**Job:** Scan the data for "desk" and copy each matching line.

Records excerpted from a collection
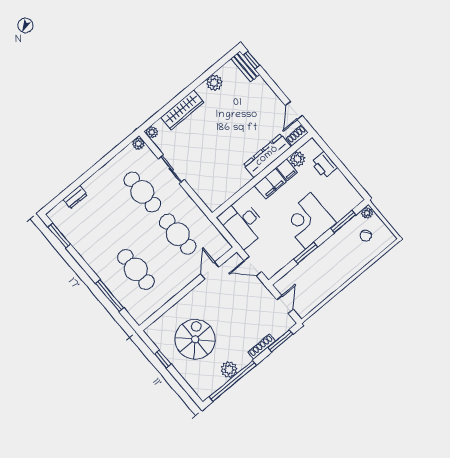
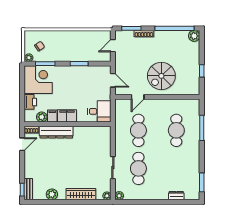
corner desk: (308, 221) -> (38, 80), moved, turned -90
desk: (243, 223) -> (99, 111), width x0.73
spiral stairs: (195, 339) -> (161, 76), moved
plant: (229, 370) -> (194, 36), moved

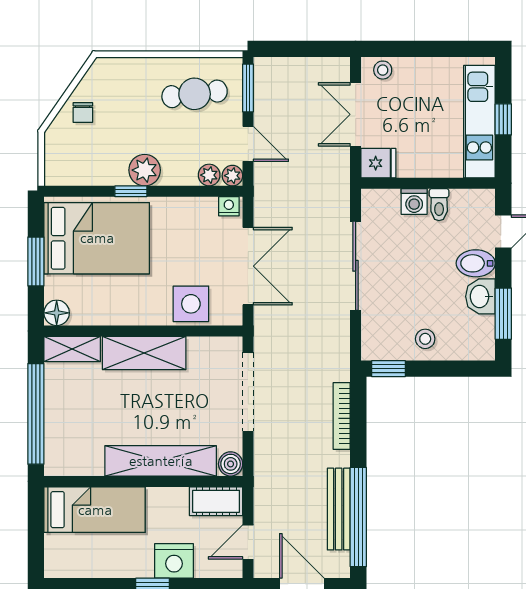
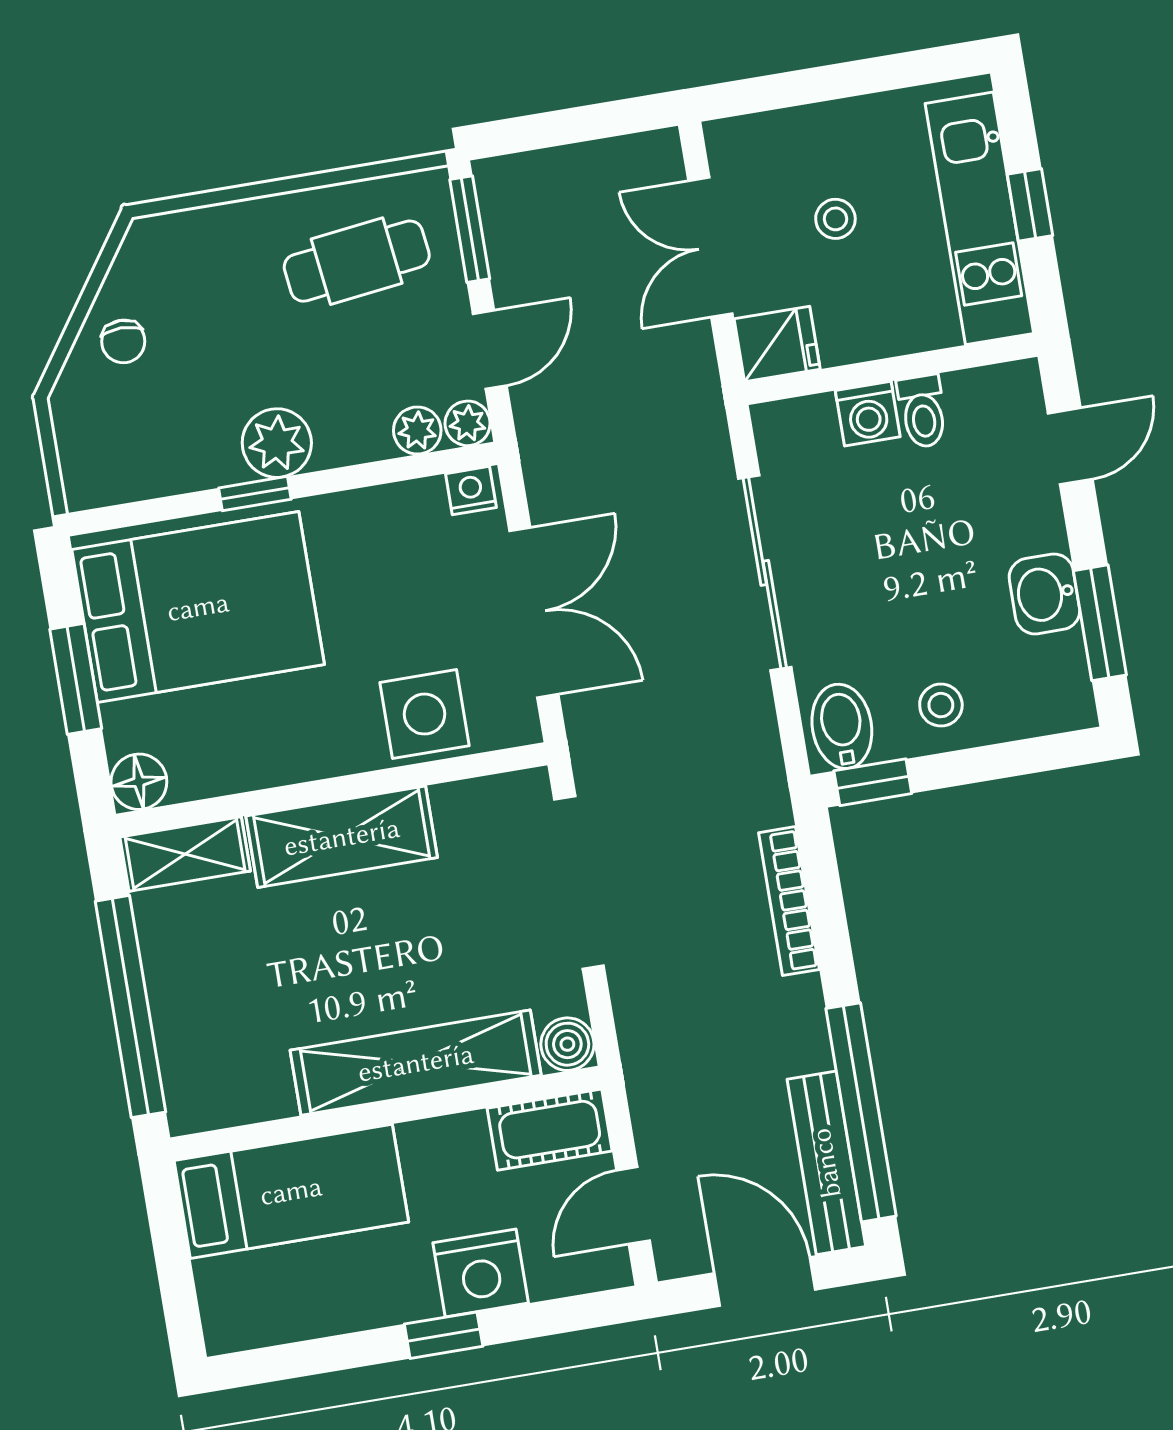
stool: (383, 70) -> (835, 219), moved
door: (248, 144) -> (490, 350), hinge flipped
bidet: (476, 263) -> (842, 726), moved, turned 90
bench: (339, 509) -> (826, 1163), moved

**Response:**
corner desk: (308, 221) -> (38, 80), moved, turned -90
desk: (243, 223) -> (99, 111), width x0.73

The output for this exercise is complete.